§ **The request**:
Copy every one of the following rows word for word, with no changes.

━━ Data shown

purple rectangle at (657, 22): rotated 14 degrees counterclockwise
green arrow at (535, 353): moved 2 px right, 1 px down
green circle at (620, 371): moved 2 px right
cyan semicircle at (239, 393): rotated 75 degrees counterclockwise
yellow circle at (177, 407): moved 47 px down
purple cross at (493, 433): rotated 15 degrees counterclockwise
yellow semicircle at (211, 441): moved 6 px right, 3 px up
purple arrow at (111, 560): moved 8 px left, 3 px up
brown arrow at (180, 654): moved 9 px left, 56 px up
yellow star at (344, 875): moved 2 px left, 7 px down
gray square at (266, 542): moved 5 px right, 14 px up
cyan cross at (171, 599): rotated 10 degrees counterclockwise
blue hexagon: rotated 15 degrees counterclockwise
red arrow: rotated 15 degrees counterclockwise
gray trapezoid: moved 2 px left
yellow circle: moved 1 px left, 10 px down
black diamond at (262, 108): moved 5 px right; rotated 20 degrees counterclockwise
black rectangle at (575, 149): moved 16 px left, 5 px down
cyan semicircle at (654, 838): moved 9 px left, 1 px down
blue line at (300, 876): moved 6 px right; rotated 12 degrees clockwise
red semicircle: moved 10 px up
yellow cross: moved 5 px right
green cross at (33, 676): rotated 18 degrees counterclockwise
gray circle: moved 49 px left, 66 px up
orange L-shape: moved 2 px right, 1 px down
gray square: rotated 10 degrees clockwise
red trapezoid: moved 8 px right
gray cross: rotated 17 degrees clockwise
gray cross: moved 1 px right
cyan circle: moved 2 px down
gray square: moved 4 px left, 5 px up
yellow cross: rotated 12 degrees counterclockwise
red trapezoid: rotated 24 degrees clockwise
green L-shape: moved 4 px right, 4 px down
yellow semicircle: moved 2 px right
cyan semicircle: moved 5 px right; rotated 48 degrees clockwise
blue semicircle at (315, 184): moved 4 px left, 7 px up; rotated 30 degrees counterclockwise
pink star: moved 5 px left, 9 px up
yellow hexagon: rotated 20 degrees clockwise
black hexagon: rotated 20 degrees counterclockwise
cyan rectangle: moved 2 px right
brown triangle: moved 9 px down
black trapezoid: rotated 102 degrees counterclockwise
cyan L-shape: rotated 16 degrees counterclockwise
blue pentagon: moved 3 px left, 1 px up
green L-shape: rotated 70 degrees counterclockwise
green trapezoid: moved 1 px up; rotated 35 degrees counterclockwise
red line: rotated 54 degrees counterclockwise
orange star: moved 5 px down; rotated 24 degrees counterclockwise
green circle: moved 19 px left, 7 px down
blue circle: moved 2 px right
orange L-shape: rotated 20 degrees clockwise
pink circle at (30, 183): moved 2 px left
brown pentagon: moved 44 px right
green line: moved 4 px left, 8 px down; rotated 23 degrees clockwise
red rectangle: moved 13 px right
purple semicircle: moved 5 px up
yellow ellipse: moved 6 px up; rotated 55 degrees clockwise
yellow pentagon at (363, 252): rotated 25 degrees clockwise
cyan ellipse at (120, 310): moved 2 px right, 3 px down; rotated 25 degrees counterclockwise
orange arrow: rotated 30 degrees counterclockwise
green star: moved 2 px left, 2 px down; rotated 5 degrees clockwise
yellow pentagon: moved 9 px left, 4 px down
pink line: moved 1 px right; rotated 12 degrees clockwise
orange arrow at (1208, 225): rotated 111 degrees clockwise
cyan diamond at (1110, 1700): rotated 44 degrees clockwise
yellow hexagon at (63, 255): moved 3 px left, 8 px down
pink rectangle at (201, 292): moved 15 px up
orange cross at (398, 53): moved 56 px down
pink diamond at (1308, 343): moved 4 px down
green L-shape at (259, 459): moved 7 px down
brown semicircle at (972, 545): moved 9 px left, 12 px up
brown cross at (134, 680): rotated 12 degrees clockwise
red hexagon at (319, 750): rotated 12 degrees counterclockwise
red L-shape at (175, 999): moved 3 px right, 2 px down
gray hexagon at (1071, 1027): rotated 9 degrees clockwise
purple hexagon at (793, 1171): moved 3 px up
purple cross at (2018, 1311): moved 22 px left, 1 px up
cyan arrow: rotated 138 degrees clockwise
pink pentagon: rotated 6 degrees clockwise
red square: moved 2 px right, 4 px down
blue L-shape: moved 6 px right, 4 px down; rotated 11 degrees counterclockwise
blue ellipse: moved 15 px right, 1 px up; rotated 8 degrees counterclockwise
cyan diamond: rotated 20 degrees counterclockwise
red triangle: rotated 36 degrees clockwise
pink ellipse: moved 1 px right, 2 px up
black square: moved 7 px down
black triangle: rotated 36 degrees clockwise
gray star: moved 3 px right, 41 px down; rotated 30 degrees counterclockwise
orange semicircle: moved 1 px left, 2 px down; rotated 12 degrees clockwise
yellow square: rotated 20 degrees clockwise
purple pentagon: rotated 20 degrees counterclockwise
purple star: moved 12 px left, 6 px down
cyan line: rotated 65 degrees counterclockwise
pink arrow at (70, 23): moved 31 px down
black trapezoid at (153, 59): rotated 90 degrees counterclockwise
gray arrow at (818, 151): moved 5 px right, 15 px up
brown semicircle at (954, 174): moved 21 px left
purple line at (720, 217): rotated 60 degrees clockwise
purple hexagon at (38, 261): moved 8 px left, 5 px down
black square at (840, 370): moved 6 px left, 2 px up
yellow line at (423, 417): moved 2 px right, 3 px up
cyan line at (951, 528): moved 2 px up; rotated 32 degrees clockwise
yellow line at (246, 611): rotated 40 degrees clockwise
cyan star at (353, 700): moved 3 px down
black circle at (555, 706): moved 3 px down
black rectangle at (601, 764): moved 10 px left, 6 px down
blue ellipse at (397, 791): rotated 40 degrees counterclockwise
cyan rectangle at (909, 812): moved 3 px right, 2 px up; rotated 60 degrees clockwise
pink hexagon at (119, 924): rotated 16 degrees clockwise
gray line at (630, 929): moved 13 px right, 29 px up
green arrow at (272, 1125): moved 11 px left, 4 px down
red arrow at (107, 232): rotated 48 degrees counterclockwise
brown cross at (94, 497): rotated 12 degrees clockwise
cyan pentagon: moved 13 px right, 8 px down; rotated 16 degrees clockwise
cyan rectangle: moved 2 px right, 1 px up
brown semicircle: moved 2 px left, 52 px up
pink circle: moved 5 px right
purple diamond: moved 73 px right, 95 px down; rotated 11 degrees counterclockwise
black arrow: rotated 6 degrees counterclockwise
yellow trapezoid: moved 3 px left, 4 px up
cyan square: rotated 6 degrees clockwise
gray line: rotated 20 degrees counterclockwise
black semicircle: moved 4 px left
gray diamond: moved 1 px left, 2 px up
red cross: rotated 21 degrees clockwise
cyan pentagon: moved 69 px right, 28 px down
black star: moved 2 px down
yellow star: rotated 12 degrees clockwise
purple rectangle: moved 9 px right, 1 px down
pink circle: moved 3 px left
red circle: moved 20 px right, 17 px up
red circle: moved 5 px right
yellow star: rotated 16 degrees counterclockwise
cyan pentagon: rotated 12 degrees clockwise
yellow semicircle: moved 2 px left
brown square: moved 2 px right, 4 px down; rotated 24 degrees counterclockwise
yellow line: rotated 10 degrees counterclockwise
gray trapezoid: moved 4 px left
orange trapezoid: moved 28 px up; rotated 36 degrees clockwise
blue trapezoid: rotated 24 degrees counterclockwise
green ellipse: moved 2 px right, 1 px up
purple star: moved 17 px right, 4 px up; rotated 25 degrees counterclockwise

━━━━

§ **Output below**:
purple rectangle at (657, 22): rotated 14 degrees counterclockwise
green arrow at (535, 353): moved 2 px right, 1 px down
green circle at (620, 371): moved 2 px right
cyan semicircle at (239, 393): rotated 75 degrees counterclockwise
yellow circle at (177, 407): moved 47 px down
purple cross at (493, 433): rotated 15 degrees counterclockwise
yellow semicircle at (211, 441): moved 6 px right, 3 px up
purple arrow at (111, 560): moved 8 px left, 3 px up
brown arrow at (180, 654): moved 9 px left, 56 px up
yellow star at (344, 875): moved 2 px left, 7 px down
gray square at (266, 542): moved 5 px right, 14 px up
cyan cross at (171, 599): rotated 10 degrees counterclockwise
blue hexagon: rotated 15 degrees counterclockwise
red arrow: rotated 15 degrees counterclockwise
gray trapezoid: moved 2 px left
yellow circle: moved 1 px left, 10 px down
black diamond at (262, 108): moved 5 px right; rotated 20 degrees counterclockwise
black rectangle at (575, 149): moved 16 px left, 5 px down
cyan semicircle at (654, 838): moved 9 px left, 1 px down
blue line at (300, 876): moved 6 px right; rotated 12 degrees clockwise
red semicircle: moved 10 px up
yellow cross: moved 5 px right
green cross at (33, 676): rotated 18 degrees counterclockwise
gray circle: moved 49 px left, 66 px up
orange L-shape: moved 2 px right, 1 px down
gray square: rotated 10 degrees clockwise
red trapezoid: moved 8 px right
gray cross: rotated 17 degrees clockwise
gray cross: moved 1 px right
cyan circle: moved 2 px down
gray square: moved 4 px left, 5 px up
yellow cross: rotated 12 degrees counterclockwise
red trapezoid: rotated 24 degrees clockwise
green L-shape: moved 4 px right, 4 px down
yellow semicircle: moved 2 px right
cyan semicircle: moved 5 px right; rotated 48 degrees clockwise
blue semicircle at (315, 184): moved 4 px left, 7 px up; rotated 30 degrees counterclockwise
pink star: moved 5 px left, 9 px up
yellow hexagon: rotated 20 degrees clockwise
black hexagon: rotated 20 degrees counterclockwise
cyan rectangle: moved 2 px right
brown triangle: moved 9 px down
black trapezoid: rotated 102 degrees counterclockwise
cyan L-shape: rotated 16 degrees counterclockwise
blue pentagon: moved 3 px left, 1 px up
green L-shape: rotated 70 degrees counterclockwise
green trapezoid: moved 1 px up; rotated 35 degrees counterclockwise
red line: rotated 54 degrees counterclockwise
orange star: moved 5 px down; rotated 24 degrees counterclockwise
green circle: moved 19 px left, 7 px down
blue circle: moved 2 px right
orange L-shape: rotated 20 degrees clockwise
pink circle at (30, 183): moved 2 px left
brown pentagon: moved 44 px right
green line: moved 4 px left, 8 px down; rotated 23 degrees clockwise
red rectangle: moved 13 px right
purple semicircle: moved 5 px up
yellow ellipse: moved 6 px up; rotated 55 degrees clockwise
yellow pentagon at (363, 252): rotated 25 degrees clockwise
cyan ellipse at (120, 310): moved 2 px right, 3 px down; rotated 25 degrees counterclockwise
orange arrow: rotated 30 degrees counterclockwise
green star: moved 2 px left, 2 px down; rotated 5 degrees clockwise
yellow pentagon: moved 9 px left, 4 px down
pink line: moved 1 px right; rotated 12 degrees clockwise
orange arrow at (1208, 225): rotated 111 degrees clockwise
cyan diamond at (1110, 1700): rotated 44 degrees clockwise
yellow hexagon at (63, 255): moved 3 px left, 8 px down
pink rectangle at (201, 292): moved 15 px up
orange cross at (398, 53): moved 56 px down
pink diamond at (1308, 343): moved 4 px down
green L-shape at (259, 459): moved 7 px down
brown semicircle at (972, 545): moved 9 px left, 12 px up
brown cross at (134, 680): rotated 12 degrees clockwise
red hexagon at (319, 750): rotated 12 degrees counterclockwise
red L-shape at (175, 999): moved 3 px right, 2 px down
gray hexagon at (1071, 1027): rotated 9 degrees clockwise
purple hexagon at (793, 1171): moved 3 px up
purple cross at (2018, 1311): moved 22 px left, 1 px up
cyan arrow: rotated 138 degrees clockwise
pink pentagon: rotated 6 degrees clockwise
red square: moved 2 px right, 4 px down
blue L-shape: moved 6 px right, 4 px down; rotated 11 degrees counterclockwise
blue ellipse: moved 15 px right, 1 px up; rotated 8 degrees counterclockwise
cyan diamond: rotated 20 degrees counterclockwise
red triangle: rotated 36 degrees clockwise
pink ellipse: moved 1 px right, 2 px up
black square: moved 7 px down
black triangle: rotated 36 degrees clockwise
gray star: moved 3 px right, 41 px down; rotated 30 degrees counterclockwise
orange semicircle: moved 1 px left, 2 px down; rotated 12 degrees clockwise
yellow square: rotated 20 degrees clockwise
purple pentagon: rotated 20 degrees counterclockwise
purple star: moved 12 px left, 6 px down
cyan line: rotated 65 degrees counterclockwise
pink arrow at (70, 23): moved 31 px down
black trapezoid at (153, 59): rotated 90 degrees counterclockwise
gray arrow at (818, 151): moved 5 px right, 15 px up
brown semicircle at (954, 174): moved 21 px left
purple line at (720, 217): rotated 60 degrees clockwise
purple hexagon at (38, 261): moved 8 px left, 5 px down
black square at (840, 370): moved 6 px left, 2 px up
yellow line at (423, 417): moved 2 px right, 3 px up
cyan line at (951, 528): moved 2 px up; rotated 32 degrees clockwise
yellow line at (246, 611): rotated 40 degrees clockwise
cyan star at (353, 700): moved 3 px down
black circle at (555, 706): moved 3 px down
black rectangle at (601, 764): moved 10 px left, 6 px down
blue ellipse at (397, 791): rotated 40 degrees counterclockwise
cyan rectangle at (909, 812): moved 3 px right, 2 px up; rotated 60 degrees clockwise
pink hexagon at (119, 924): rotated 16 degrees clockwise
gray line at (630, 929): moved 13 px right, 29 px up
green arrow at (272, 1125): moved 11 px left, 4 px down
red arrow at (107, 232): rotated 48 degrees counterclockwise
brown cross at (94, 497): rotated 12 degrees clockwise
cyan pentagon: moved 13 px right, 8 px down; rotated 16 degrees clockwise
cyan rectangle: moved 2 px right, 1 px up
brown semicircle: moved 2 px left, 52 px up
pink circle: moved 5 px right
purple diamond: moved 73 px right, 95 px down; rotated 11 degrees counterclockwise
black arrow: rotated 6 degrees counterclockwise
yellow trapezoid: moved 3 px left, 4 px up
cyan square: rotated 6 degrees clockwise
gray line: rotated 20 degrees counterclockwise
black semicircle: moved 4 px left
gray diamond: moved 1 px left, 2 px up
red cross: rotated 21 degrees clockwise
cyan pentagon: moved 69 px right, 28 px down
black star: moved 2 px down
yellow star: rotated 12 degrees clockwise
purple rectangle: moved 9 px right, 1 px down
pink circle: moved 3 px left
red circle: moved 20 px right, 17 px up
red circle: moved 5 px right
yellow star: rotated 16 degrees counterclockwise
cyan pentagon: rotated 12 degrees clockwise
yellow semicircle: moved 2 px left
brown square: moved 2 px right, 4 px down; rotated 24 degrees counterclockwise
yellow line: rotated 10 degrees counterclockwise
gray trapezoid: moved 4 px left
orange trapezoid: moved 28 px up; rotated 36 degrees clockwise
blue trapezoid: rotated 24 degrees counterclockwise
green ellipse: moved 2 px right, 1 px up
purple star: moved 17 px right, 4 px up; rotated 25 degrees counterclockwise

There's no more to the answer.